───── DATA EXTRACTS ─────
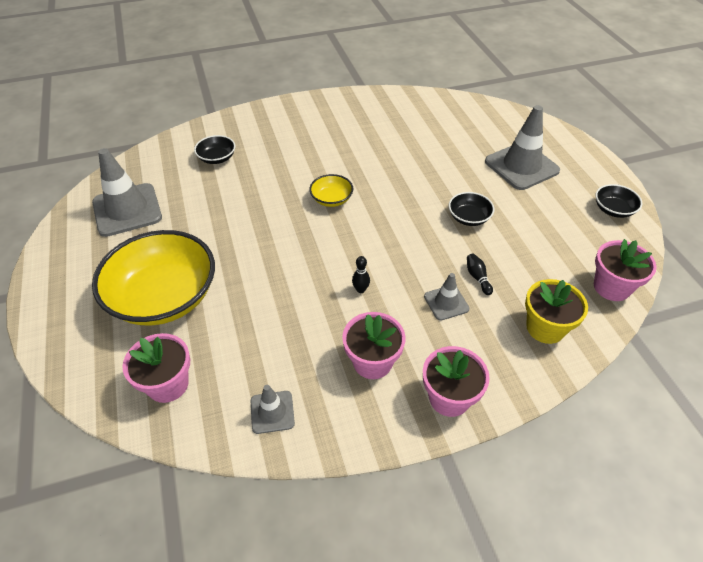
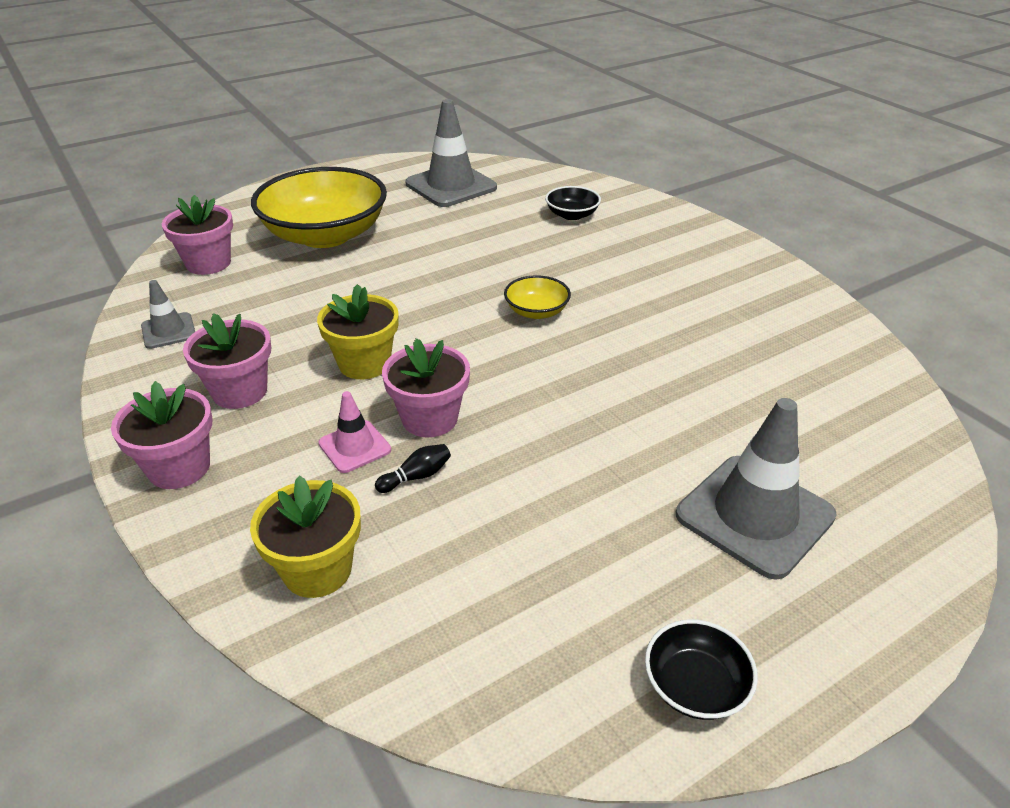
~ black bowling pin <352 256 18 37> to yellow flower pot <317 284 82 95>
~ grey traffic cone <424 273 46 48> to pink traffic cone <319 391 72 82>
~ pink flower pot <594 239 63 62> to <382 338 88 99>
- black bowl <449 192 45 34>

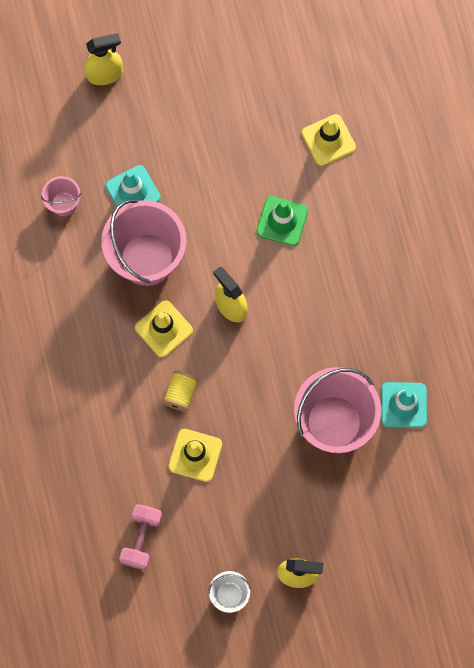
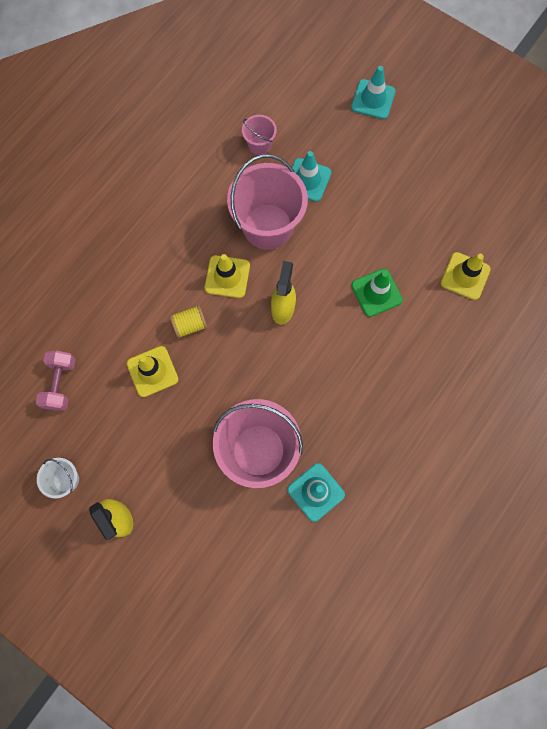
~ pink dumbbell <119 504 43 66> = <36 351 40 60> 60 degrees counterclockwise
~ yellow spray bottle <84 33 39 52> to turquoise traffic cone <351 66 44 53>

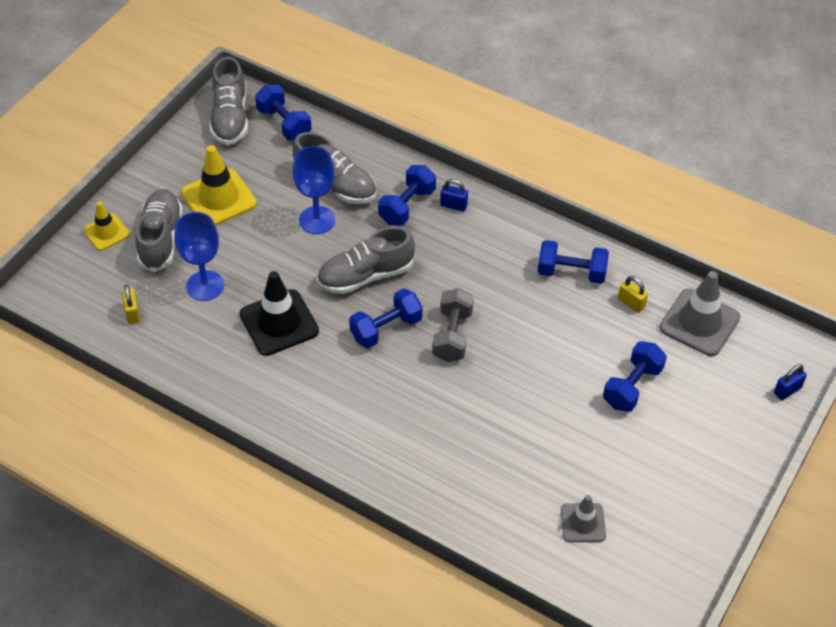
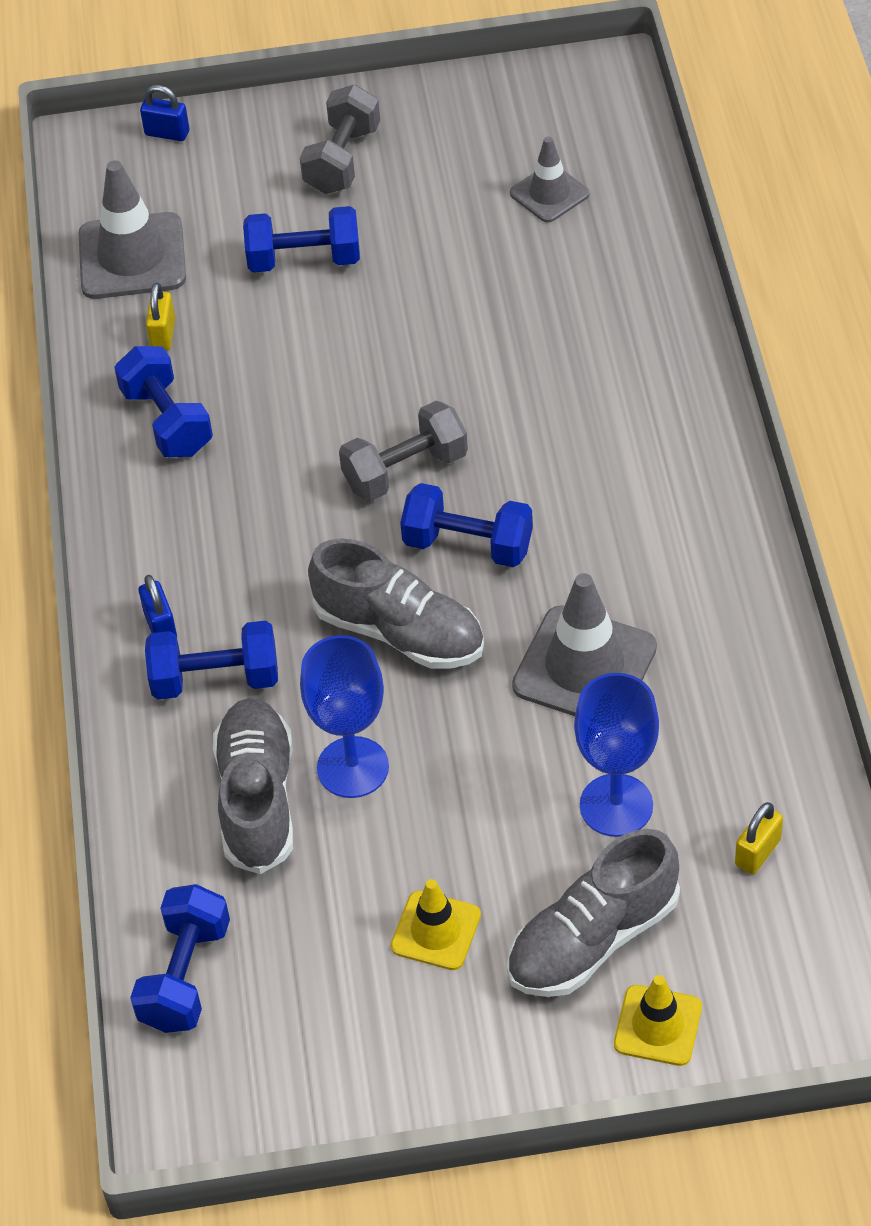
+ grey dumbbell <300 85 80 109>
~ yellow traffic cone <181 145 76 81> = <391 879 90 91> x0.60
~ black traffic cone <240 271 79 85> to grey traffic cone <512 573 145 143>
- grey shoe <209 57 39 88>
─────
■ WHAT YOU SHOULD DO:
The answer is the line with "573 145 143>" plus every line after it, printed exactly as they appear above.

■ YOUR RESPONSE:
~ black traffic cone <240 271 79 85> to grey traffic cone <512 573 145 143>
- grey shoe <209 57 39 88>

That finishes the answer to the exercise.